**What the task requires:** Through the last line of the material below, starting at the line with "Q2: NMOS BSS138", return every line exactly and only those.

---+---

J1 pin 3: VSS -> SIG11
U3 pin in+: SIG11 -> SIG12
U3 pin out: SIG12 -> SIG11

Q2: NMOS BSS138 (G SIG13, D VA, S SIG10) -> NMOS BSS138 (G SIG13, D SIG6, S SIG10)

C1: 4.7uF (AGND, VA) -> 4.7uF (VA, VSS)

---+---

**Result below:**
Q2: NMOS BSS138 (G SIG13, D VA, S SIG10) -> NMOS BSS138 (G SIG13, D SIG6, S SIG10)

C1: 4.7uF (AGND, VA) -> 4.7uF (VA, VSS)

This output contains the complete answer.